#### Exercise description:
Write out every entry again exactly as it stands.

#### Input for this task:
--------------------

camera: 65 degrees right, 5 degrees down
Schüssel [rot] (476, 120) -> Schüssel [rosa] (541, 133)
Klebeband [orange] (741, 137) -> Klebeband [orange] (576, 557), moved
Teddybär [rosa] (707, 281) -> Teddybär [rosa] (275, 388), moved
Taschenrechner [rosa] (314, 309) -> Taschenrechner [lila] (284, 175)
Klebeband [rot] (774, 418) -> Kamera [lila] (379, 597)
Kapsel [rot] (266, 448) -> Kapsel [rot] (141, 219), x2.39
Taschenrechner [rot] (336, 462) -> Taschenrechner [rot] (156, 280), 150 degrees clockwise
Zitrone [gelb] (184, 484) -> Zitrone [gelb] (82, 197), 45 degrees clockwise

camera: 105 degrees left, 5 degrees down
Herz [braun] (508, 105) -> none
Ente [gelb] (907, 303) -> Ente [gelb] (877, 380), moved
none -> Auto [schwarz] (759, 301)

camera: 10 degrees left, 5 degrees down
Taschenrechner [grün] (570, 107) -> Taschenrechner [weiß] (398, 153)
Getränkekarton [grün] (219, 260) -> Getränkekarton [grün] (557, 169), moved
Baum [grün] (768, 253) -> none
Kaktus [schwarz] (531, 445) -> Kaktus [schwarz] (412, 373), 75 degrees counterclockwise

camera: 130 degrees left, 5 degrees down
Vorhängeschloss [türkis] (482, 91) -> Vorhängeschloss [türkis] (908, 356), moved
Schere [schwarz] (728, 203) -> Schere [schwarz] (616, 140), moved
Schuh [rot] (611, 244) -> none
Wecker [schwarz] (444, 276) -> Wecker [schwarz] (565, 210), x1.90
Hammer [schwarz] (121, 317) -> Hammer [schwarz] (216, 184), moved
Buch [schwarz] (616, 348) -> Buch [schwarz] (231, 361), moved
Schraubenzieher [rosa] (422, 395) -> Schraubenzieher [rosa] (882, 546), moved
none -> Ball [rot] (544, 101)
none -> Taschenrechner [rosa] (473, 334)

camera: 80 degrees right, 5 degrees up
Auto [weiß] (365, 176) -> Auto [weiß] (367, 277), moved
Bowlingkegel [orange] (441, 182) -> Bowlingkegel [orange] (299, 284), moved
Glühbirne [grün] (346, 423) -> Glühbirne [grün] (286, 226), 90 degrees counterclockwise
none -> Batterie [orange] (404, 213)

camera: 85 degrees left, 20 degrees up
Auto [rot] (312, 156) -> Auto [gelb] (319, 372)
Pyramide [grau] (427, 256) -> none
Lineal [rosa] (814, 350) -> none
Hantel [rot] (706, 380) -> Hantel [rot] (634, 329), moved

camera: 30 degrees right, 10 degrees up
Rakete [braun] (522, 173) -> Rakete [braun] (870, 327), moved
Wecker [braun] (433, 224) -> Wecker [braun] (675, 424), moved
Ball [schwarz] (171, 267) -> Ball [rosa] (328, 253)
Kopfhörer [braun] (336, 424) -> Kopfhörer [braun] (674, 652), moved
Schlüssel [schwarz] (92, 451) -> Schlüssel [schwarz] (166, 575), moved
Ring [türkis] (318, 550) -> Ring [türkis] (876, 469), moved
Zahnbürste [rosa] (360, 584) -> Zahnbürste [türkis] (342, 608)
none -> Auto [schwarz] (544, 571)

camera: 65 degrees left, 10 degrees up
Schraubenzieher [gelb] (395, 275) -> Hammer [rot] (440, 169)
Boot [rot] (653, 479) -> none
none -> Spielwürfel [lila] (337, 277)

--------------------

#### Response for this exercise:
camera: 65 degrees right, 5 degrees down
Schüssel [rot] (476, 120) -> Schüssel [rosa] (541, 133)
Klebeband [orange] (741, 137) -> Klebeband [orange] (576, 557), moved
Teddybär [rosa] (707, 281) -> Teddybär [rosa] (275, 388), moved
Taschenrechner [rosa] (314, 309) -> Taschenrechner [lila] (284, 175)
Klebeband [rot] (774, 418) -> Kamera [lila] (379, 597)
Kapsel [rot] (266, 448) -> Kapsel [rot] (141, 219), x2.39
Taschenrechner [rot] (336, 462) -> Taschenrechner [rot] (156, 280), 150 degrees clockwise
Zitrone [gelb] (184, 484) -> Zitrone [gelb] (82, 197), 45 degrees clockwise

camera: 105 degrees left, 5 degrees down
Herz [braun] (508, 105) -> none
Ente [gelb] (907, 303) -> Ente [gelb] (877, 380), moved
none -> Auto [schwarz] (759, 301)

camera: 10 degrees left, 5 degrees down
Taschenrechner [grün] (570, 107) -> Taschenrechner [weiß] (398, 153)
Getränkekarton [grün] (219, 260) -> Getränkekarton [grün] (557, 169), moved
Baum [grün] (768, 253) -> none
Kaktus [schwarz] (531, 445) -> Kaktus [schwarz] (412, 373), 75 degrees counterclockwise

camera: 130 degrees left, 5 degrees down
Vorhängeschloss [türkis] (482, 91) -> Vorhängeschloss [türkis] (908, 356), moved
Schere [schwarz] (728, 203) -> Schere [schwarz] (616, 140), moved
Schuh [rot] (611, 244) -> none
Wecker [schwarz] (444, 276) -> Wecker [schwarz] (565, 210), x1.90
Hammer [schwarz] (121, 317) -> Hammer [schwarz] (216, 184), moved
Buch [schwarz] (616, 348) -> Buch [schwarz] (231, 361), moved
Schraubenzieher [rosa] (422, 395) -> Schraubenzieher [rosa] (882, 546), moved
none -> Ball [rot] (544, 101)
none -> Taschenrechner [rosa] (473, 334)

camera: 80 degrees right, 5 degrees up
Auto [weiß] (365, 176) -> Auto [weiß] (367, 277), moved
Bowlingkegel [orange] (441, 182) -> Bowlingkegel [orange] (299, 284), moved
Glühbirne [grün] (346, 423) -> Glühbirne [grün] (286, 226), 90 degrees counterclockwise
none -> Batterie [orange] (404, 213)

camera: 85 degrees left, 20 degrees up
Auto [rot] (312, 156) -> Auto [gelb] (319, 372)
Pyramide [grau] (427, 256) -> none
Lineal [rosa] (814, 350) -> none
Hantel [rot] (706, 380) -> Hantel [rot] (634, 329), moved

camera: 30 degrees right, 10 degrees up
Rakete [braun] (522, 173) -> Rakete [braun] (870, 327), moved
Wecker [braun] (433, 224) -> Wecker [braun] (675, 424), moved
Ball [schwarz] (171, 267) -> Ball [rosa] (328, 253)
Kopfhörer [braun] (336, 424) -> Kopfhörer [braun] (674, 652), moved
Schlüssel [schwarz] (92, 451) -> Schlüssel [schwarz] (166, 575), moved
Ring [türkis] (318, 550) -> Ring [türkis] (876, 469), moved
Zahnbürste [rosa] (360, 584) -> Zahnbürste [türkis] (342, 608)
none -> Auto [schwarz] (544, 571)

camera: 65 degrees left, 10 degrees up
Schraubenzieher [gelb] (395, 275) -> Hammer [rot] (440, 169)
Boot [rot] (653, 479) -> none
none -> Spielwürfel [lila] (337, 277)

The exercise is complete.